INSTRUCTIONS FOR THE TASK: Below are the entries; give again exactly the lines from the one mentioning "CN3 pin 1: GND -> N4" through the one mentioning "R3: 470 (N9, N12) -> none", inclusive.

ENTRIES SHOWN:
_ _ _ _ _ _ _
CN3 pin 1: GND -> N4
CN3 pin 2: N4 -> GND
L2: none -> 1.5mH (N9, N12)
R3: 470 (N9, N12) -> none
_ _ _ _ _ _ _
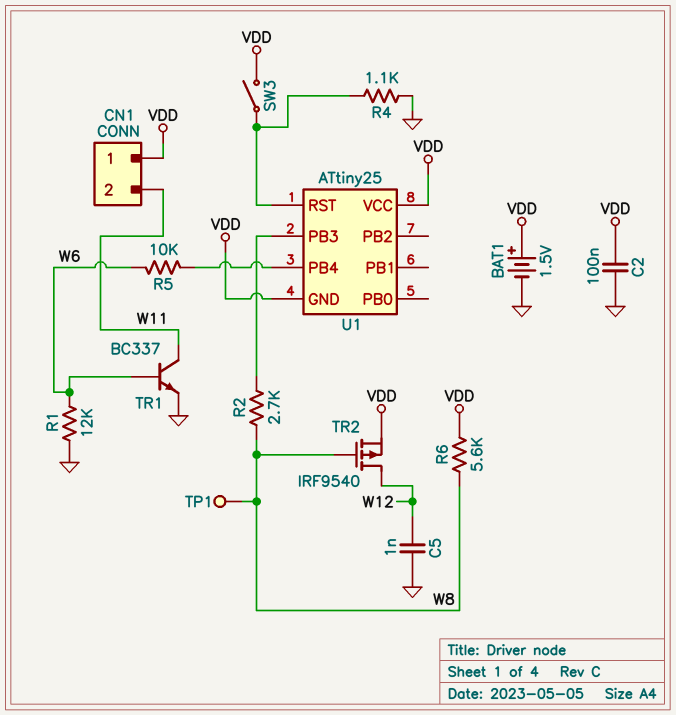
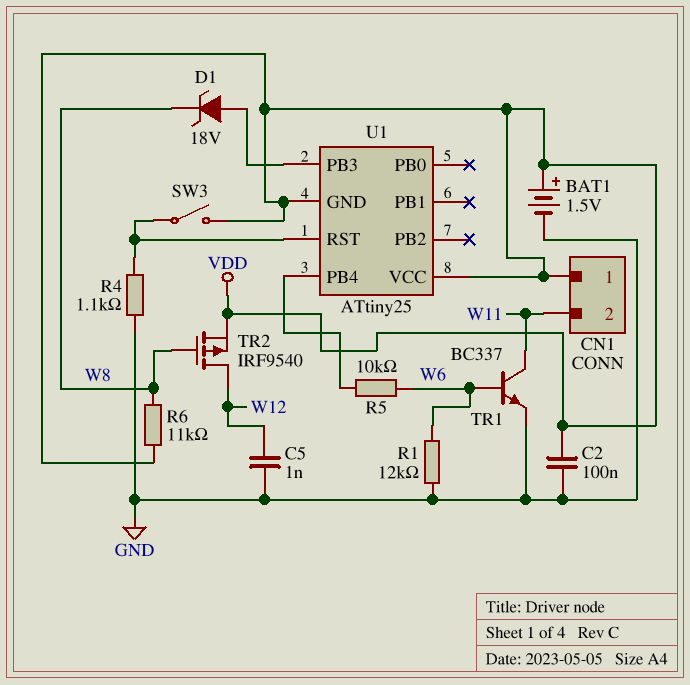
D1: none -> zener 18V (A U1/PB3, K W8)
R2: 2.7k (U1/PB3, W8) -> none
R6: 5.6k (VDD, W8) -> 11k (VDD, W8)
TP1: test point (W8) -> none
_ _ _ _ _ _ _
SOLUTION TO THIS TASK:
CN3 pin 1: GND -> N4
CN3 pin 2: N4 -> GND
L2: none -> 1.5mH (N9, N12)
R3: 470 (N9, N12) -> none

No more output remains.